*** Opening of SOURCE RECORDS ***
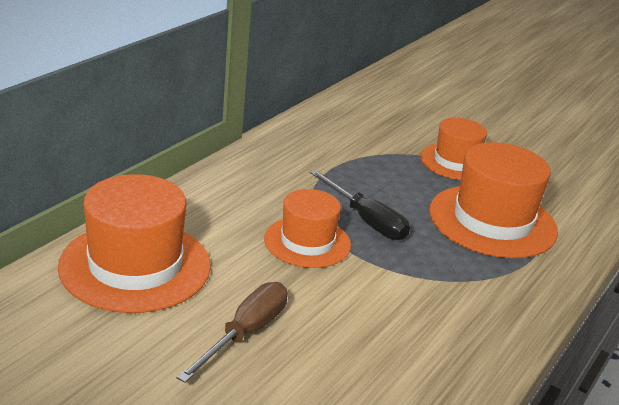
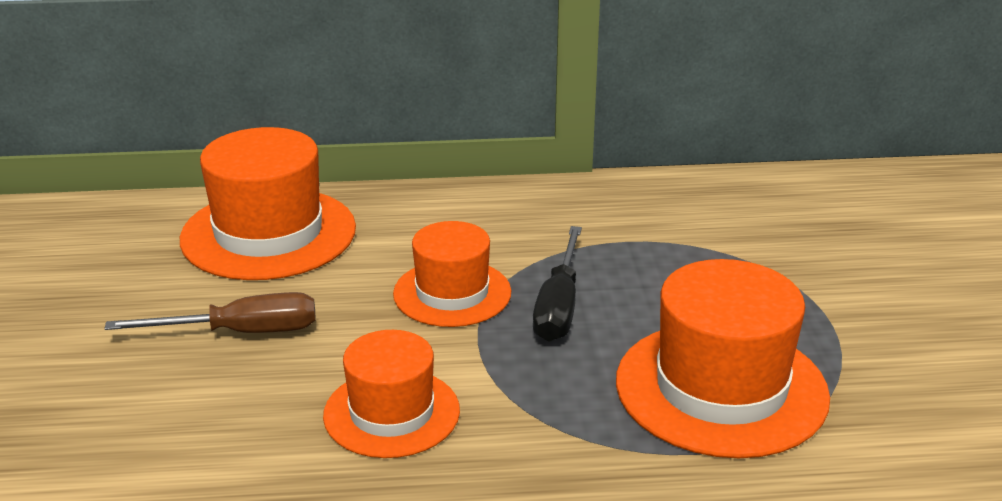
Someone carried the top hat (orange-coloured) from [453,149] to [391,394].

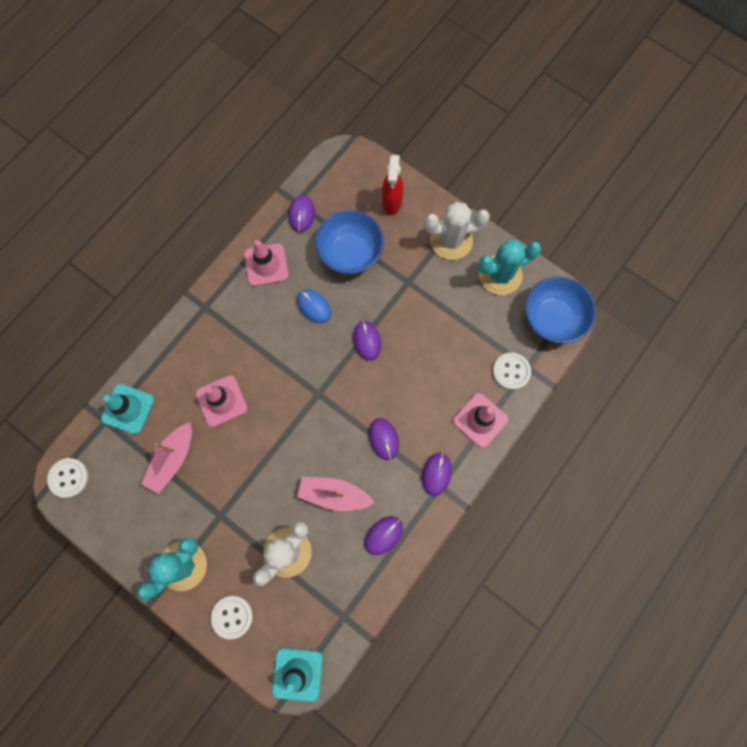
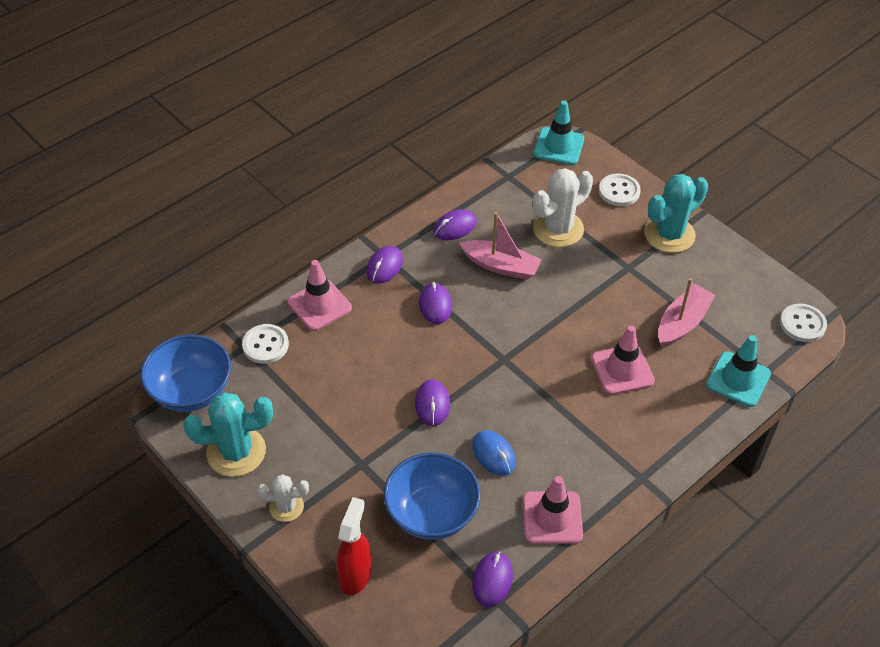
Someone scaled the cactus (white) at [457,231] by 0.57.

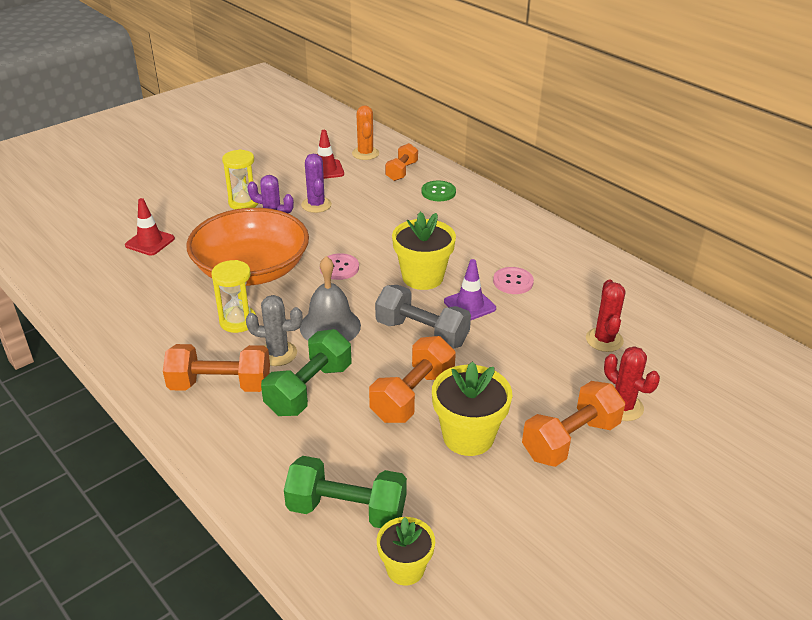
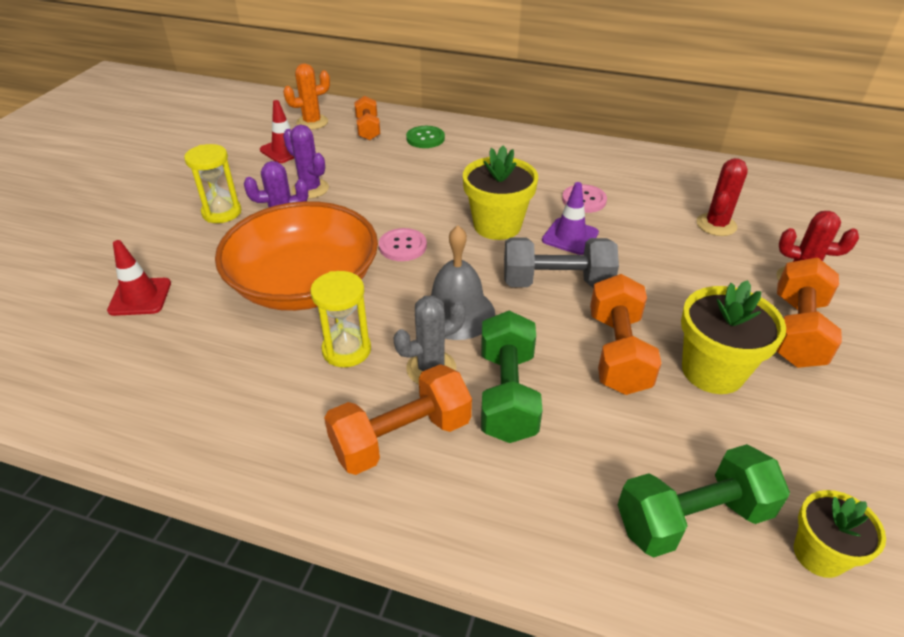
Someone rotated the cactus (orange-coloured) at [365,132] by 75 degrees counterclockwise. Someone rotated the cactus (red) at [605,316] by 60 degrees clockwise.

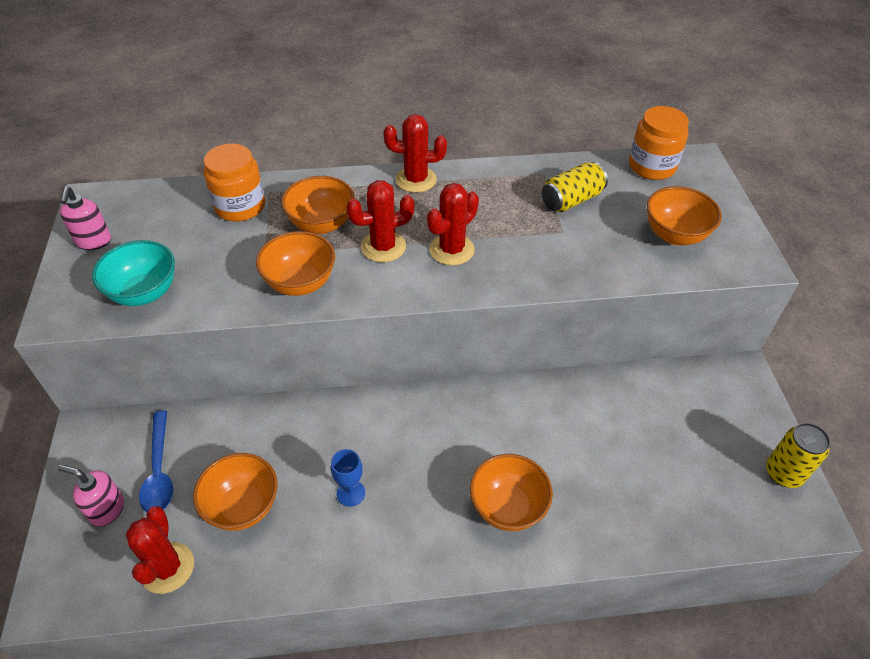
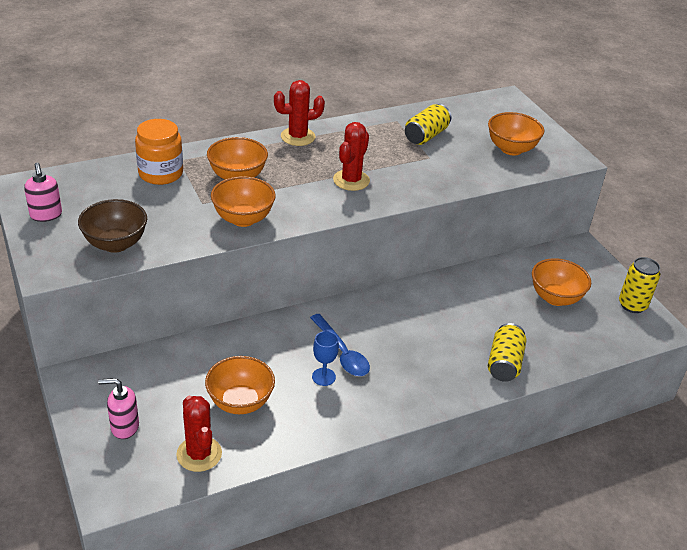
Someone took away the jar (orange-coloured) at [659,143]. Someone took away the cactus (red) at [380,221]. Someone repainted the deep dish (turquoise) at [133,273], which became the deep dish (dark brown) at [112,226]. Someone carried the teaspoon (cobalt) from [156,461] to [340,345]. Someone carried the deep dish (orange-coloured) from [511,492] to [561,282]. Someone put down the tin (bright yellow) at [507,352].

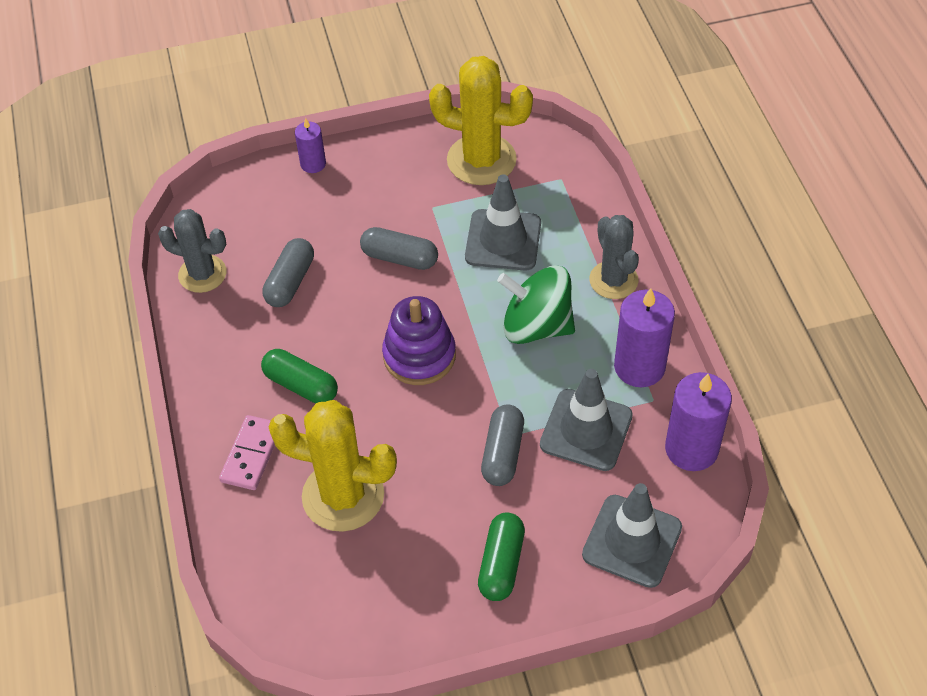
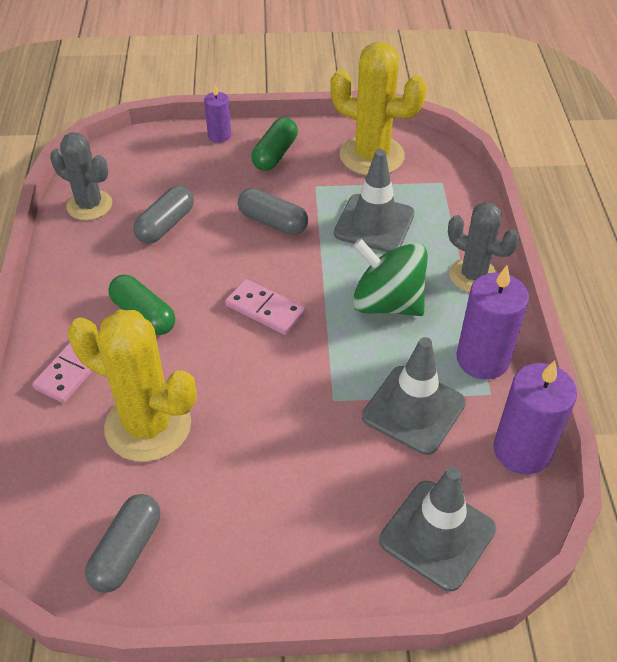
Someone rotated the cactus (gray) at [614,257] by 45 degrees counterclockwise. Someone swapped the stacking toy (violet) at [419,340] for the domino (rose-pink) at [265,307]. Someone carried the pill shape (gray) from [502,445] to [122,543]. Someone carried the pill shape (green) from [501,556] to [274,144].

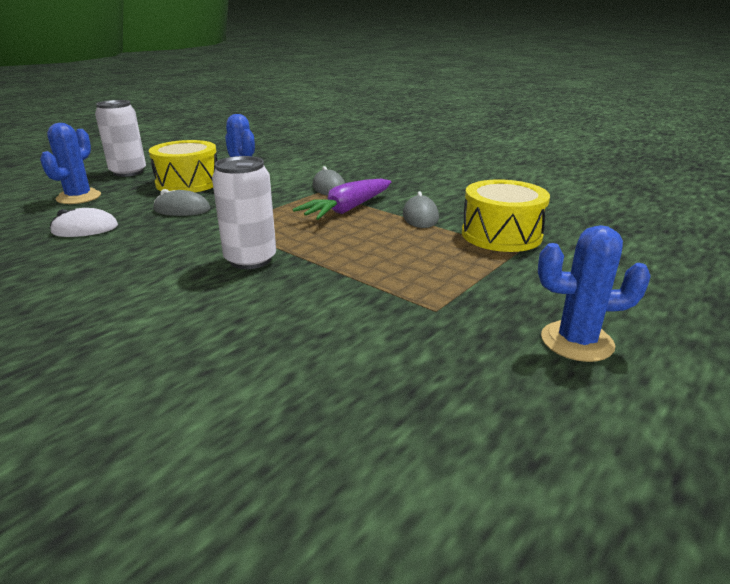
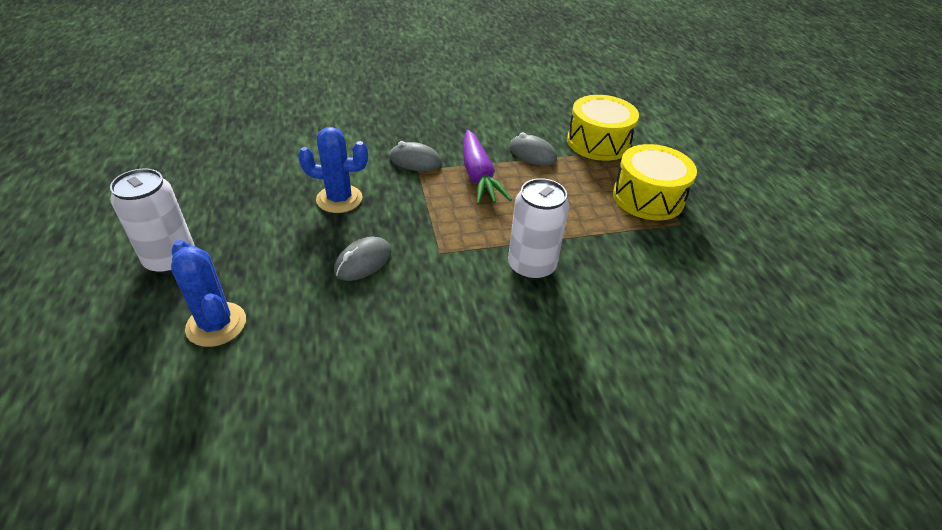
Someone carried the drum (bright yellow) from [183,166] to [655,182]. Someone took away the mouse (white) at [84,222]. Someone took away the cactus (cobalt) at [594,293].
*** Close of SOURCE RECORDS ***
## WHAT YOU WILL DO
Please copy the records above word for word, omitting every picture.

## YOUR SOLUTION
Someone carried the top hat (orange-coloured) from [453,149] to [391,394].

Someone scaled the cactus (white) at [457,231] by 0.57.

Someone rotated the cactus (orange-coloured) at [365,132] by 75 degrees counterclockwise. Someone rotated the cactus (red) at [605,316] by 60 degrees clockwise.

Someone took away the jar (orange-coloured) at [659,143]. Someone took away the cactus (red) at [380,221]. Someone repainted the deep dish (turquoise) at [133,273], which became the deep dish (dark brown) at [112,226]. Someone carried the teaspoon (cobalt) from [156,461] to [340,345]. Someone carried the deep dish (orange-coloured) from [511,492] to [561,282]. Someone put down the tin (bright yellow) at [507,352].

Someone rotated the cactus (gray) at [614,257] by 45 degrees counterclockwise. Someone swapped the stacking toy (violet) at [419,340] for the domino (rose-pink) at [265,307]. Someone carried the pill shape (gray) from [502,445] to [122,543]. Someone carried the pill shape (green) from [501,556] to [274,144].

Someone carried the drum (bright yellow) from [183,166] to [655,182]. Someone took away the mouse (white) at [84,222]. Someone took away the cactus (cobalt) at [594,293].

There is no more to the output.